Recorded data
*** Block opens ***
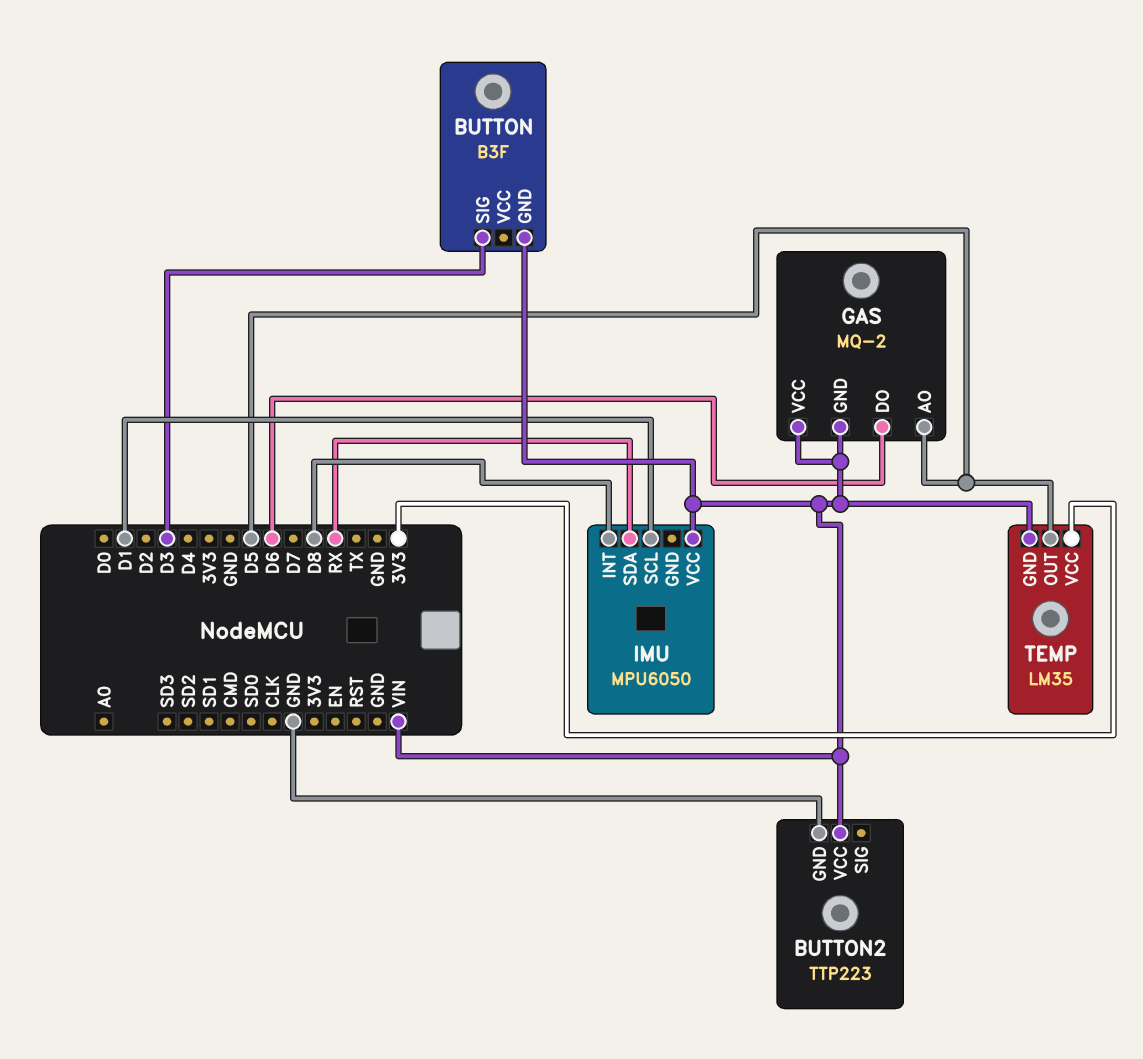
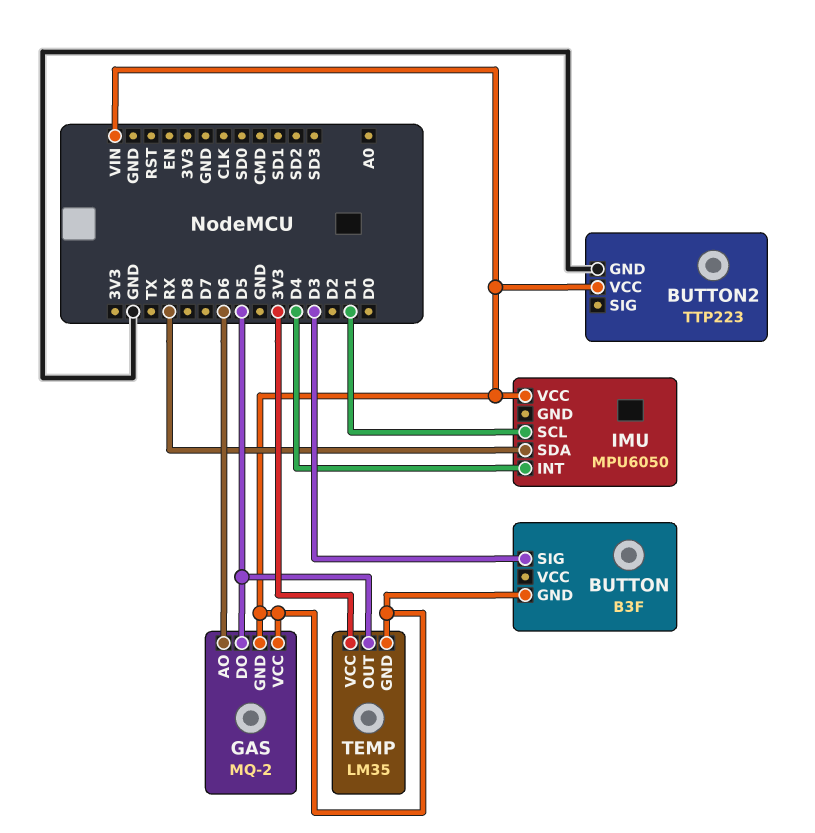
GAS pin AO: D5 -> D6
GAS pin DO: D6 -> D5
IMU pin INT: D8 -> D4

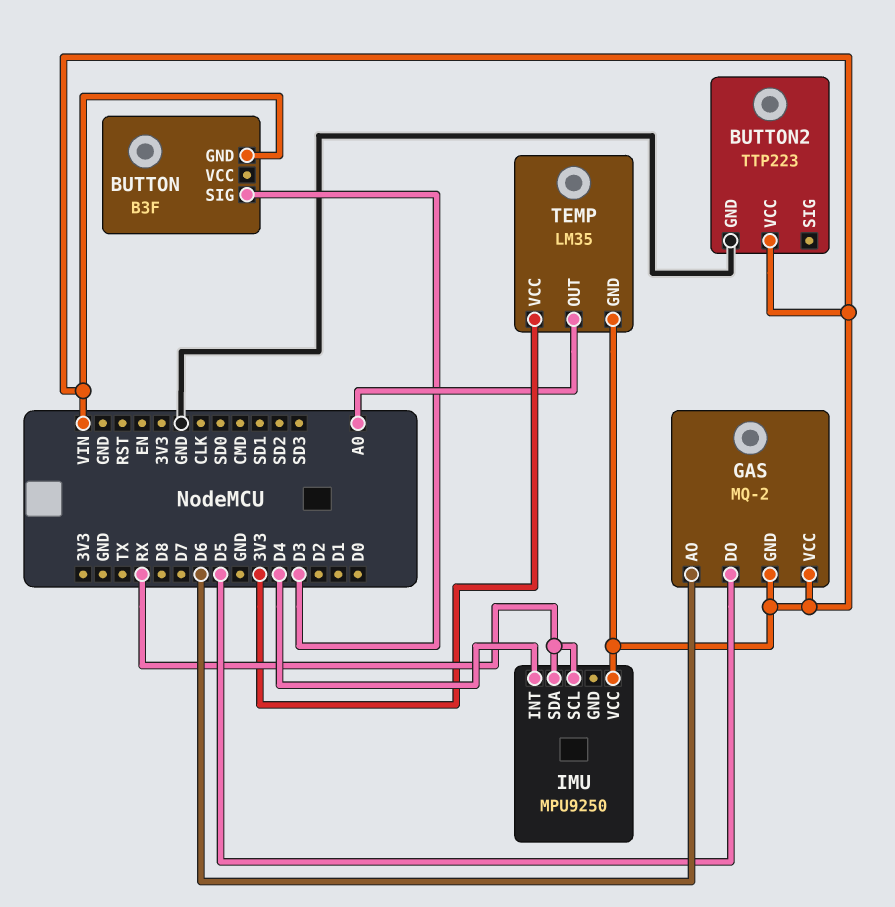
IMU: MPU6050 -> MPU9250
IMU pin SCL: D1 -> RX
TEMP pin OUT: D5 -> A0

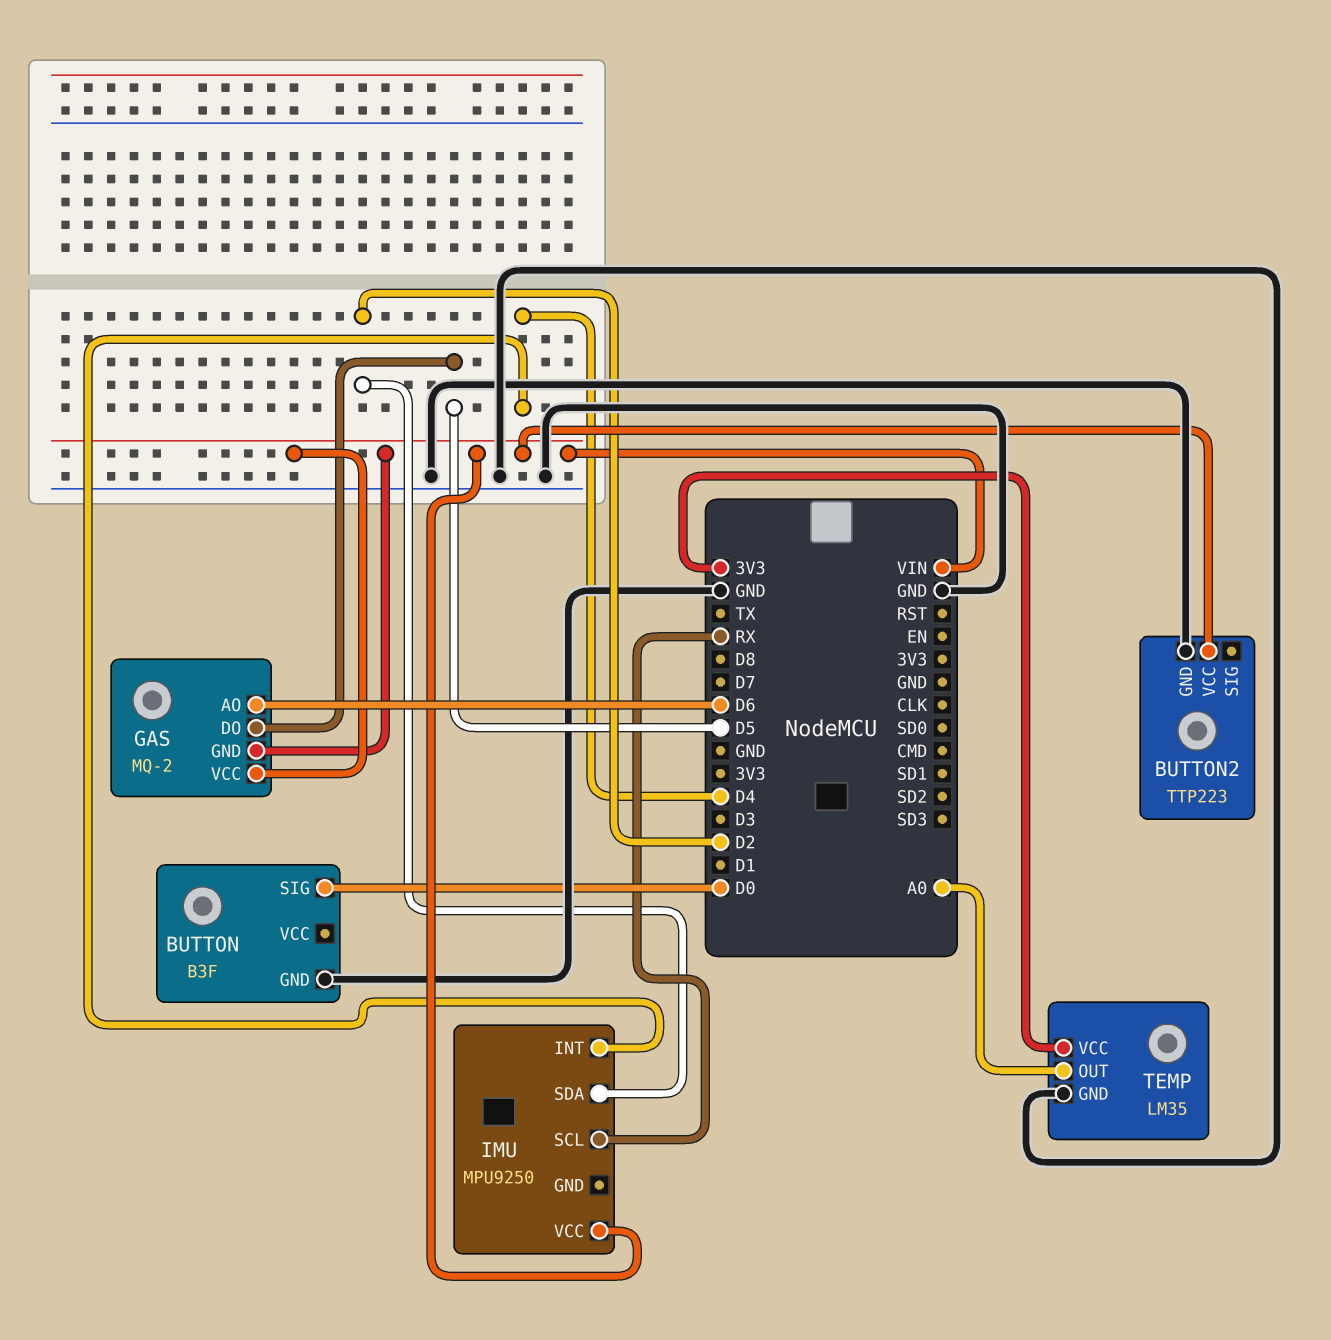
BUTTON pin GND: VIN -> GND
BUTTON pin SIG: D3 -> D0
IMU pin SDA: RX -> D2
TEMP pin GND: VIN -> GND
*** Block closes ***
Write all the entries again word for word, minus the pictures.

GAS pin AO: D5 -> D6
GAS pin DO: D6 -> D5
IMU pin INT: D8 -> D4

IMU: MPU6050 -> MPU9250
IMU pin SCL: D1 -> RX
TEMP pin OUT: D5 -> A0

BUTTON pin GND: VIN -> GND
BUTTON pin SIG: D3 -> D0
IMU pin SDA: RX -> D2
TEMP pin GND: VIN -> GND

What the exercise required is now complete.